_Problem details_.
Your answer must be a word-for-word copy of the listing below, minus its pictures.

_Recorded information_.

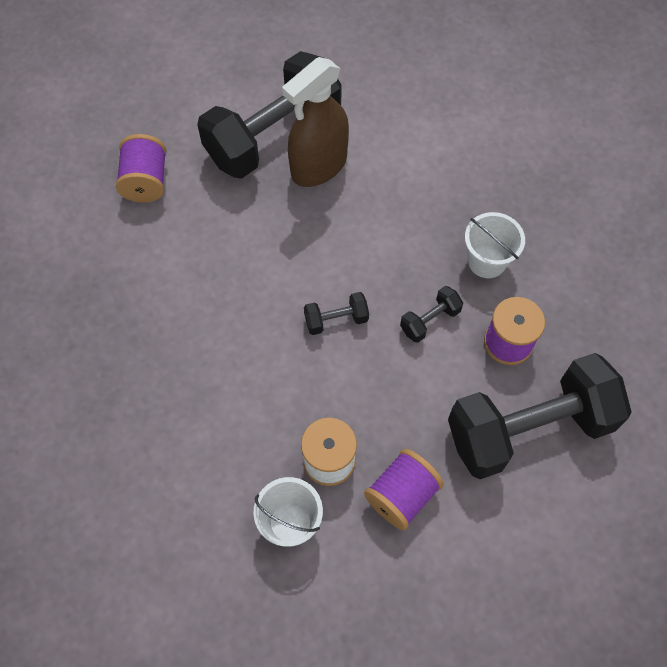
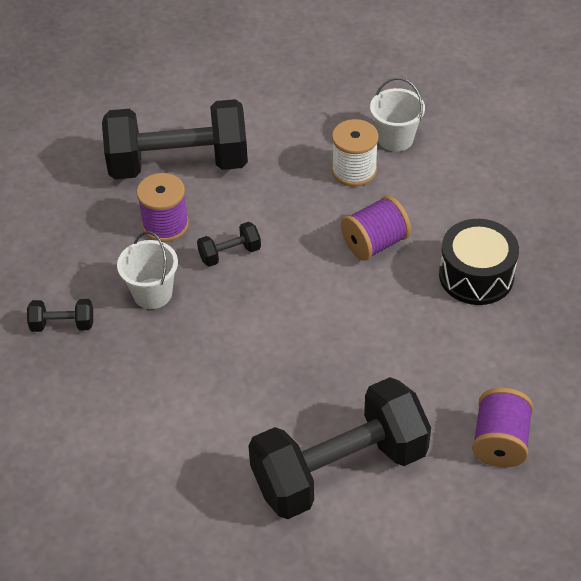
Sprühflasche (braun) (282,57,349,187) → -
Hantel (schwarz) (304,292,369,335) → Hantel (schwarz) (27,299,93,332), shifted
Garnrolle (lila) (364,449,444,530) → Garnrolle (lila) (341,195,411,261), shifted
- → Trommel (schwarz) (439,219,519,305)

_Solution below_.
Sprühflasche (braun) (282,57,349,187) → -
Hantel (schwarz) (304,292,369,335) → Hantel (schwarz) (27,299,93,332), shifted
Garnrolle (lila) (364,449,444,530) → Garnrolle (lila) (341,195,411,261), shifted
- → Trommel (schwarz) (439,219,519,305)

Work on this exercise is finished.